_Data records_
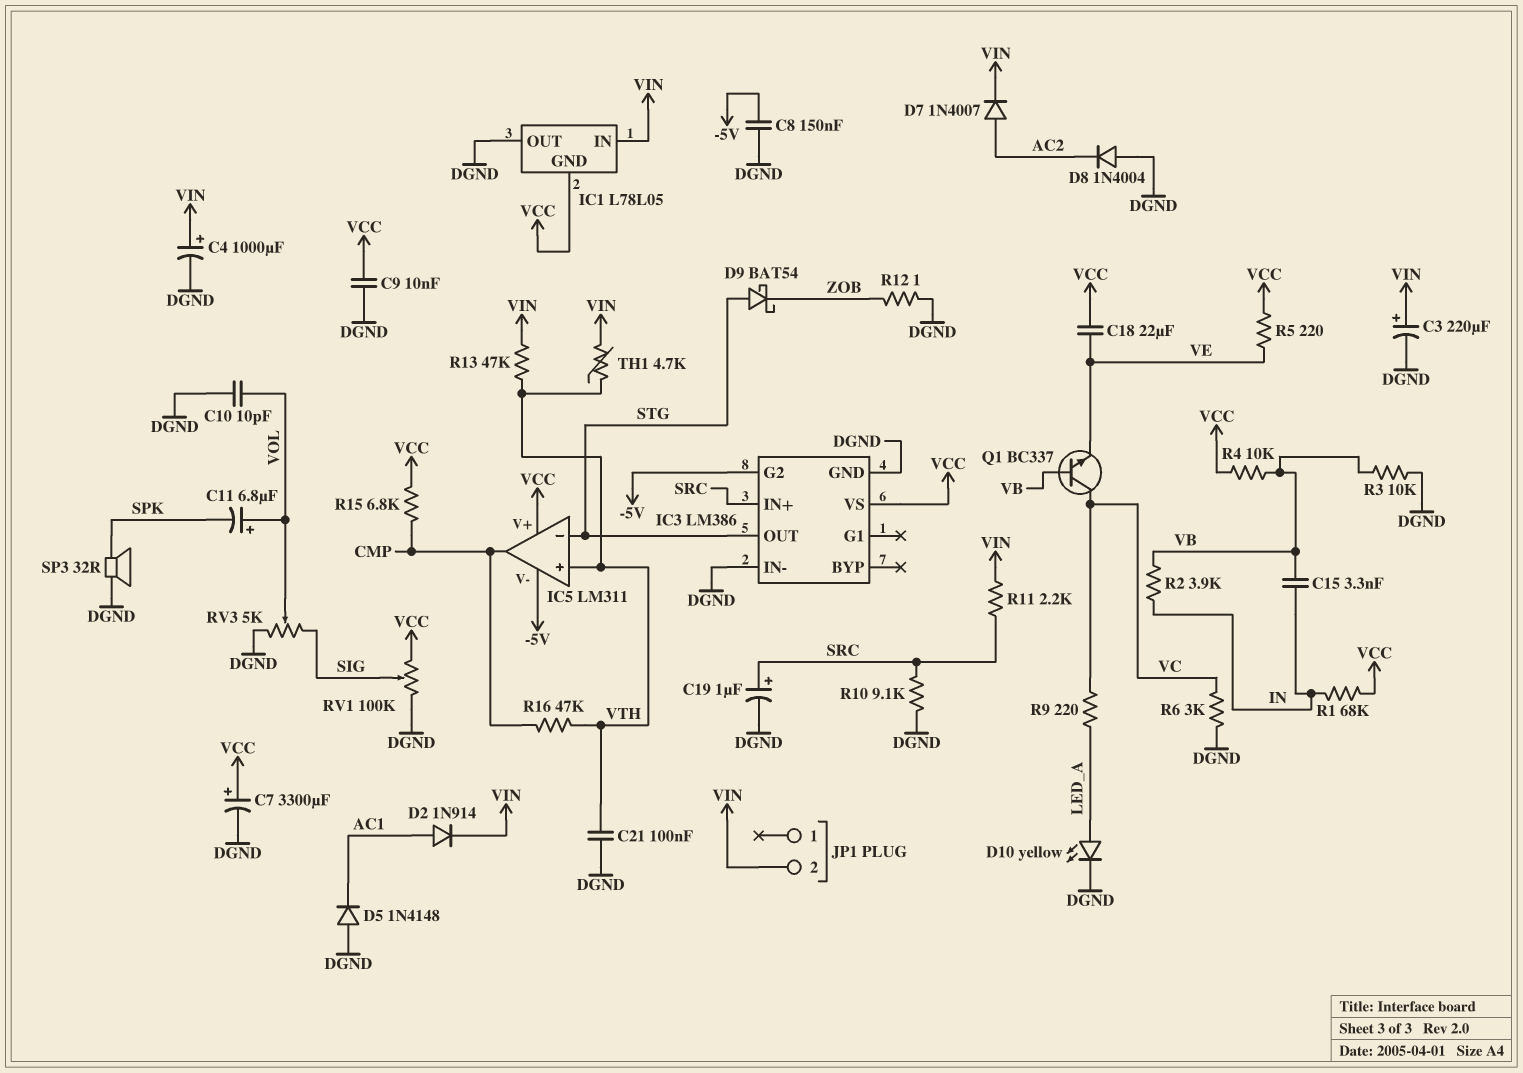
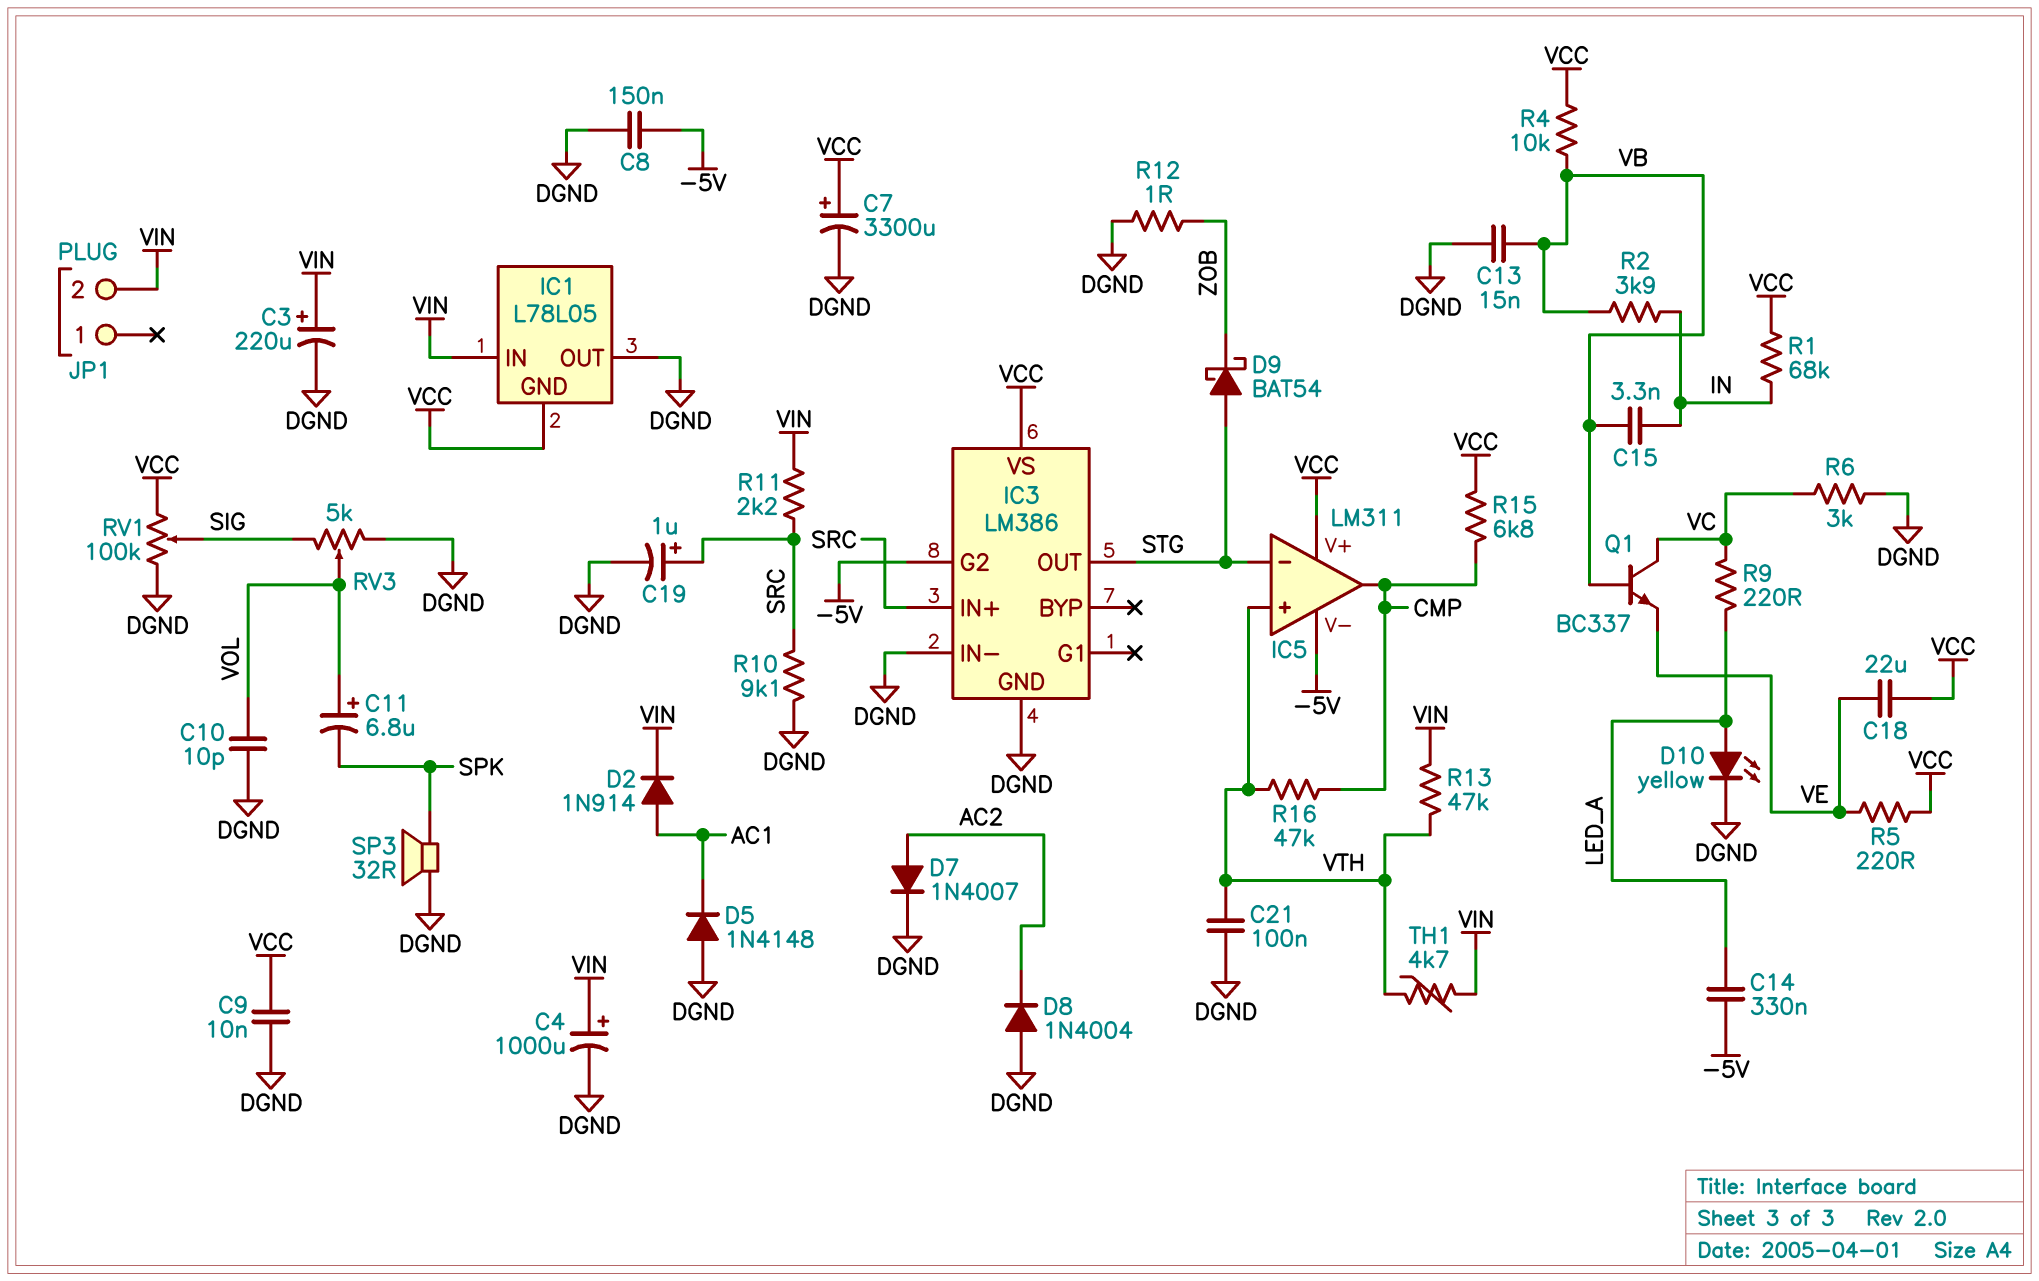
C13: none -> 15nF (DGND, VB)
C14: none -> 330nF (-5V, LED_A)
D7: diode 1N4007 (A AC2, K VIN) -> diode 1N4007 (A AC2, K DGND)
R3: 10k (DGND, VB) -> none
...
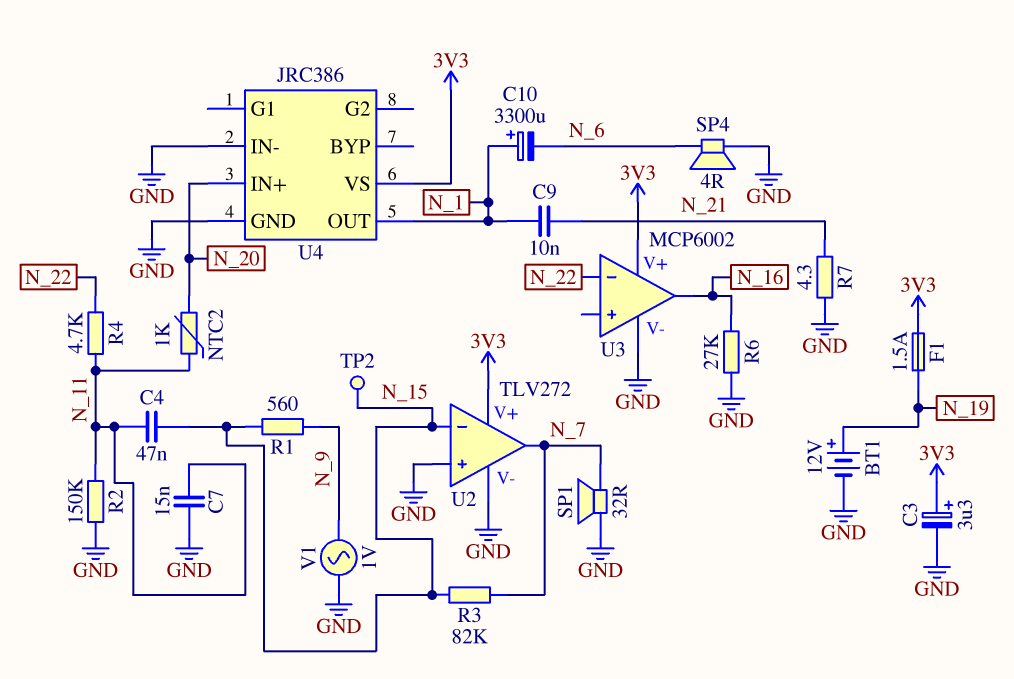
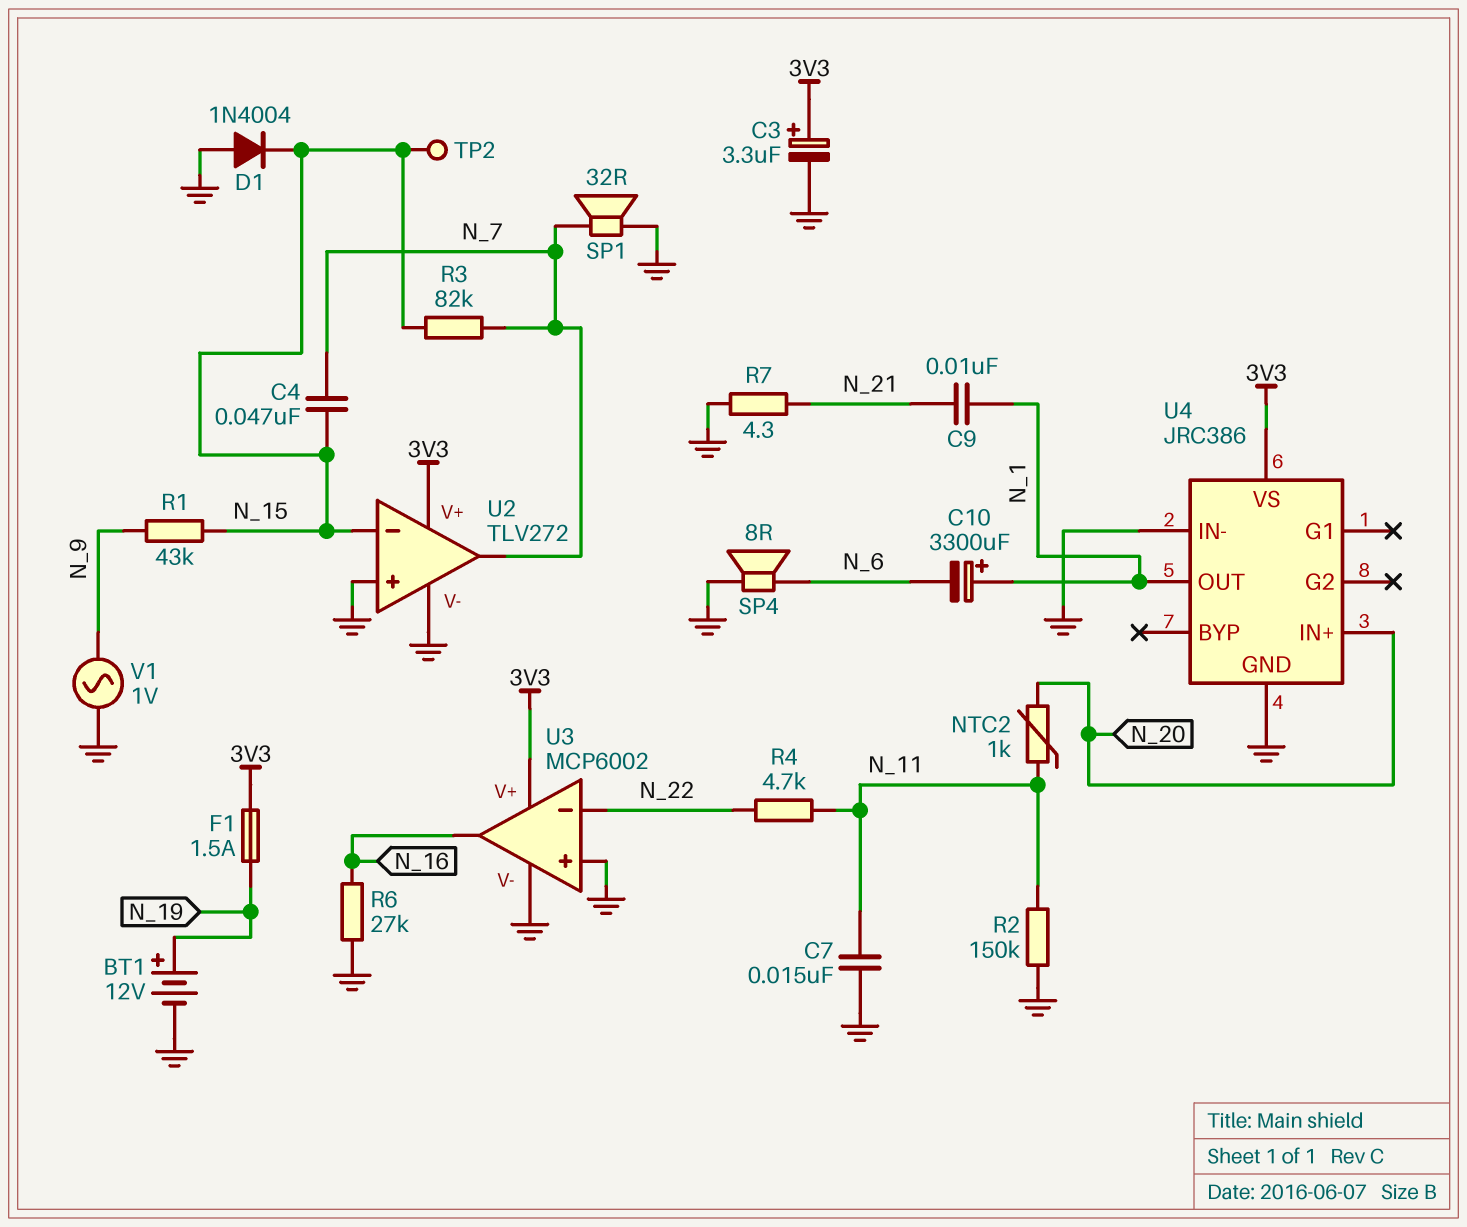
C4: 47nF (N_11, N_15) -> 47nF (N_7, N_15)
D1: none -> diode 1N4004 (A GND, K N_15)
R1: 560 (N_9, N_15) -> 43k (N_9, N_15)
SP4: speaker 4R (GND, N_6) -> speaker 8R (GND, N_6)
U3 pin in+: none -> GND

_Work instruction_
Take the listing above and repeat exactly the lines from the one containing "C13: none -> 15nF (DGND, VB)" through the one containing "R3: 10k (DGND, VB) -> none", both included.

_Solution to this problem_
C13: none -> 15nF (DGND, VB)
C14: none -> 330nF (-5V, LED_A)
D7: diode 1N4007 (A AC2, K VIN) -> diode 1N4007 (A AC2, K DGND)
R3: 10k (DGND, VB) -> none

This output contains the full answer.